Records excerpted from a collection:
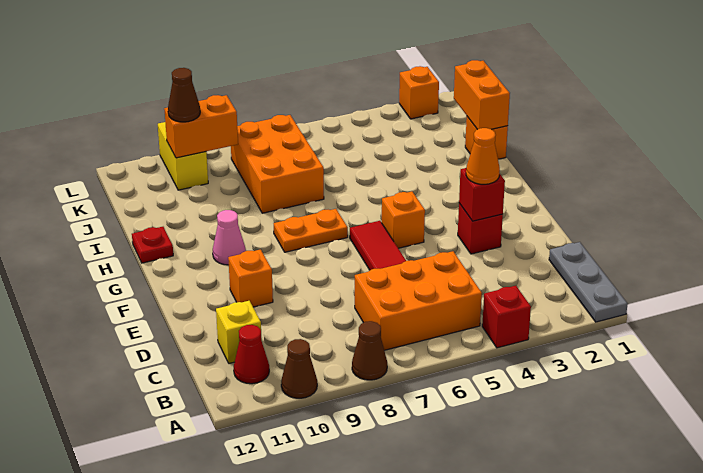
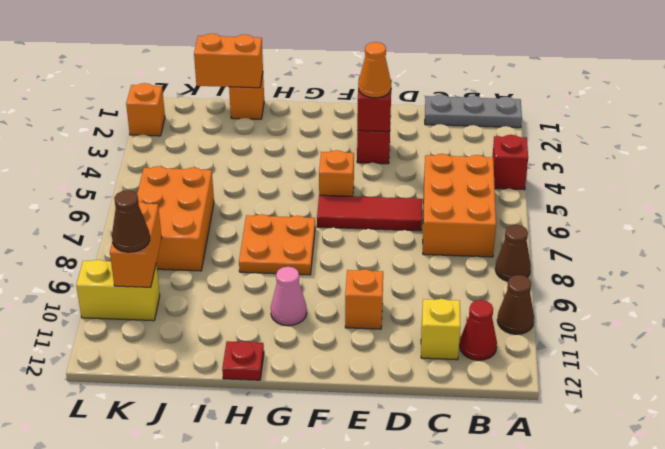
orange plate G7:G8 level 1 -> orange plate G7:H8 level 1
orange brick I7:K8 level 1 -> orange brick J6:K8 level 1

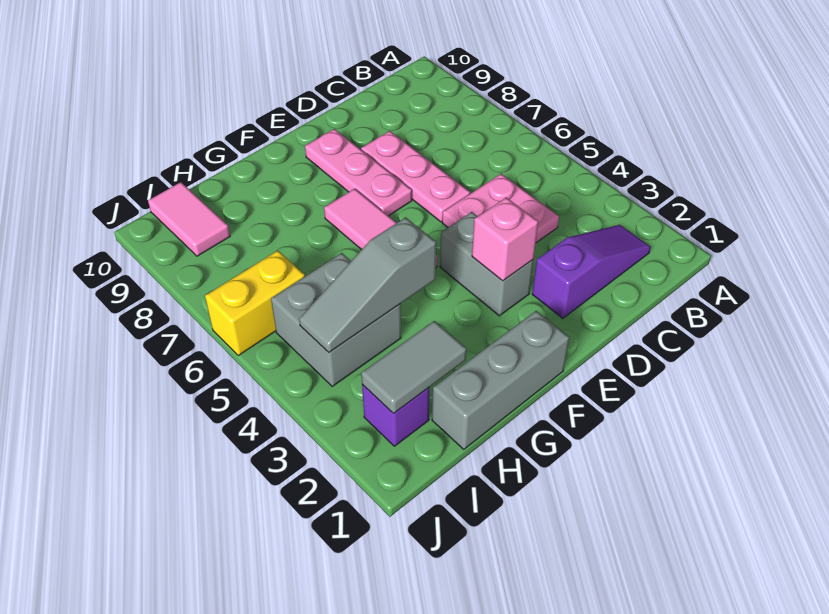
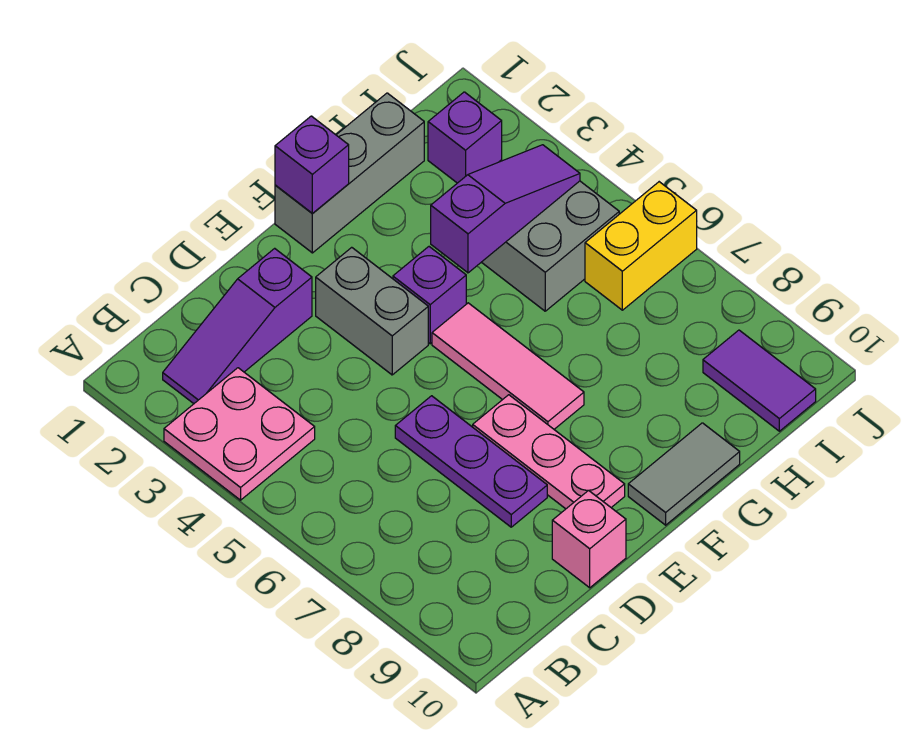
pink plate C4:D5 level 1 -> pink plate A3:B4 level 1
pink plate D6:D8 level 1 -> purple plate D6:D8 level 1
pink brick E3 level 2 -> pink brick D10 level 1
none -> purple brick F1 level 2
none -> purple brick F4 level 1
grey slope G4:I4 level 2 top G -> purple slope G4:I4 level 2 top G
grey tile H2:I2 level 2 -> grey tile F10:G10 level 1
pink tile I9:I10 level 1 -> purple tile I9:I10 level 1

> _WORK INSTRUCTION_: Please print the lines above exactly, beginning at the first line of the entries and ending at the line holding "none -> purple brick F1 level 2", and leave the pictures out.

> _TASK RESPONSE_:
orange plate G7:G8 level 1 -> orange plate G7:H8 level 1
orange brick I7:K8 level 1 -> orange brick J6:K8 level 1

pink plate C4:D5 level 1 -> pink plate A3:B4 level 1
pink plate D6:D8 level 1 -> purple plate D6:D8 level 1
pink brick E3 level 2 -> pink brick D10 level 1
none -> purple brick F1 level 2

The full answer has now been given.